Information given ->
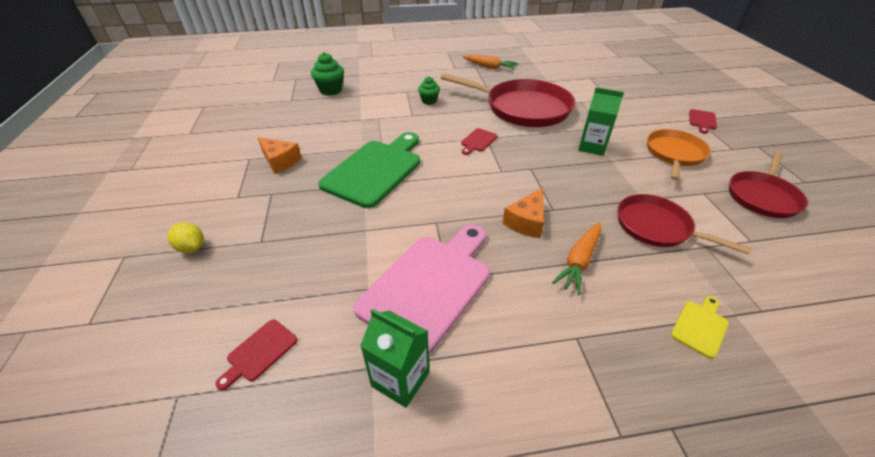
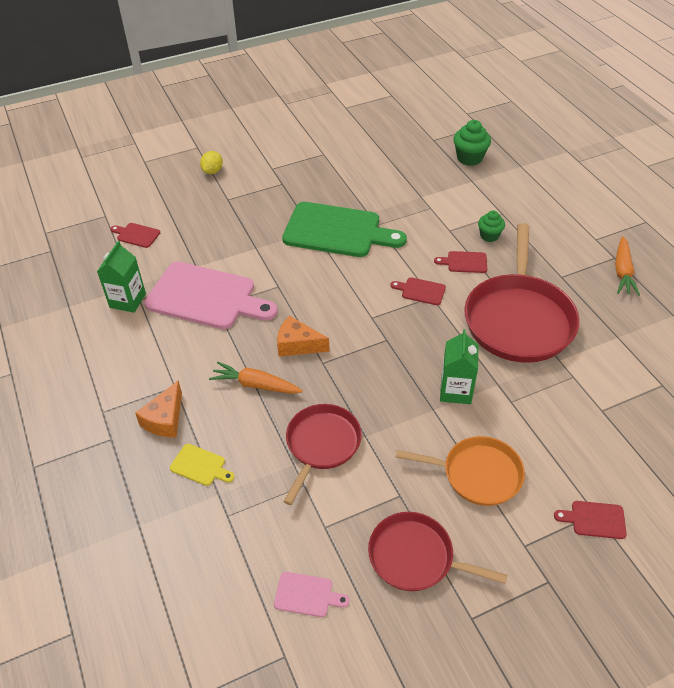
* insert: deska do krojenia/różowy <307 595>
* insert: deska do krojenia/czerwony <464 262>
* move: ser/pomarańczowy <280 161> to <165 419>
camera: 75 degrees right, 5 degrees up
--
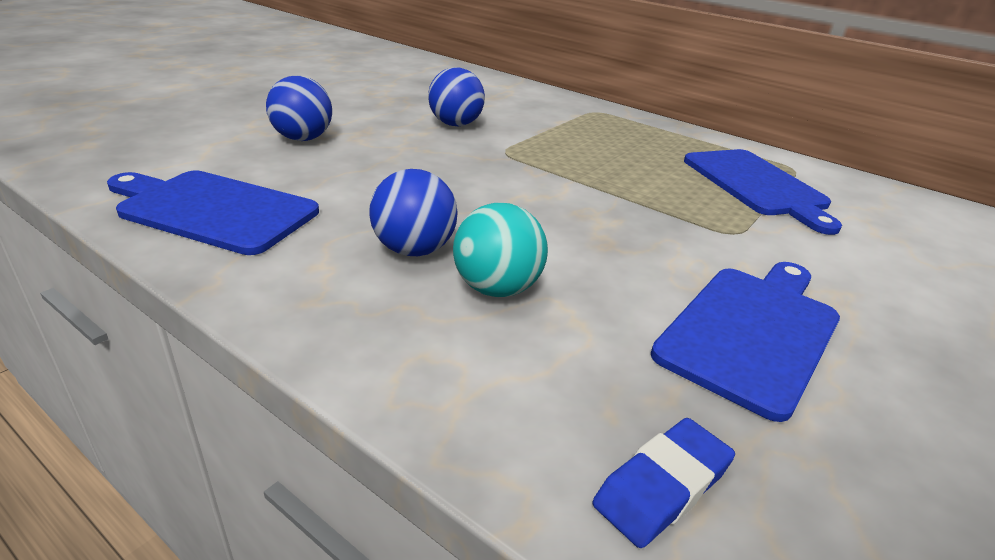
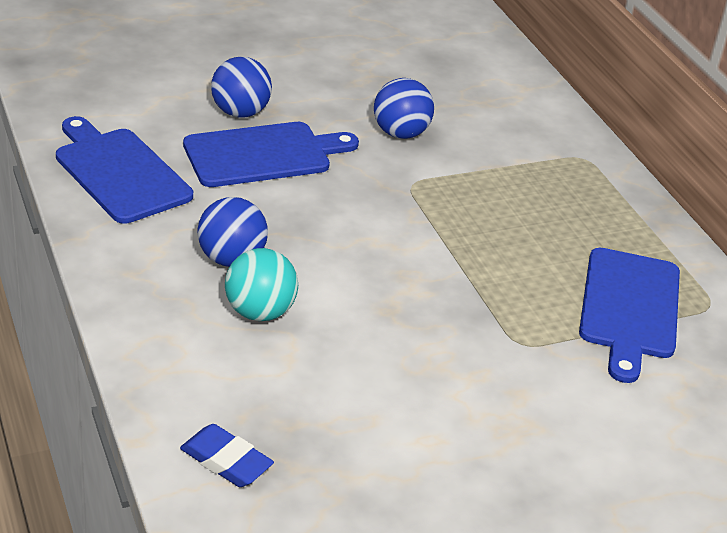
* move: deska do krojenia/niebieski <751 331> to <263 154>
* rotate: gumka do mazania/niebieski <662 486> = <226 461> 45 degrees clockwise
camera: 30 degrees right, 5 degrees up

Exercise requirements -> Search the data for the word "deska" and copy each line where it appears.

Exercise result ->
* insert: deska do krojenia/różowy <307 595>
* insert: deska do krojenia/czerwony <464 262>
* move: deska do krojenia/niebieski <751 331> to <263 154>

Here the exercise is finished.